What the task requires →
Here is the task for the records below: repeat exactly the lines from the one with "C2: 4.7uF (IC1/P1.4, VA)" to the one with "R3: 2.2k (IC1/P1.7, N16)", both included, and nothing else.
─── Data
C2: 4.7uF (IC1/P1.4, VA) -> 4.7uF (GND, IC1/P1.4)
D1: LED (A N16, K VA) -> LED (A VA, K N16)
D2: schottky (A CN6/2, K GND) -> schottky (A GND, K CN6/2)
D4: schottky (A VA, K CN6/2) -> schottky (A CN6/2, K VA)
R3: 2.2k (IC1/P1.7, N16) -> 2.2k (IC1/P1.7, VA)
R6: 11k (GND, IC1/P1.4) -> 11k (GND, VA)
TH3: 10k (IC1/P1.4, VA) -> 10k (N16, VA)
──────
─── Data
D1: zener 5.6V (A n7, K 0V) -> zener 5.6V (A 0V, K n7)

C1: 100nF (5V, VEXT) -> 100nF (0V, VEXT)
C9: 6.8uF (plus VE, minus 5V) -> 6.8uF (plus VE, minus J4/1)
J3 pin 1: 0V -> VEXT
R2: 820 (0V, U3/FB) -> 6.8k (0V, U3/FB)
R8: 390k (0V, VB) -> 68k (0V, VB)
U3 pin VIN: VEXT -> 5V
──────
Answer →
C2: 4.7uF (IC1/P1.4, VA) -> 4.7uF (GND, IC1/P1.4)
D1: LED (A N16, K VA) -> LED (A VA, K N16)
D2: schottky (A CN6/2, K GND) -> schottky (A GND, K CN6/2)
D4: schottky (A VA, K CN6/2) -> schottky (A CN6/2, K VA)
R3: 2.2k (IC1/P1.7, N16) -> 2.2k (IC1/P1.7, VA)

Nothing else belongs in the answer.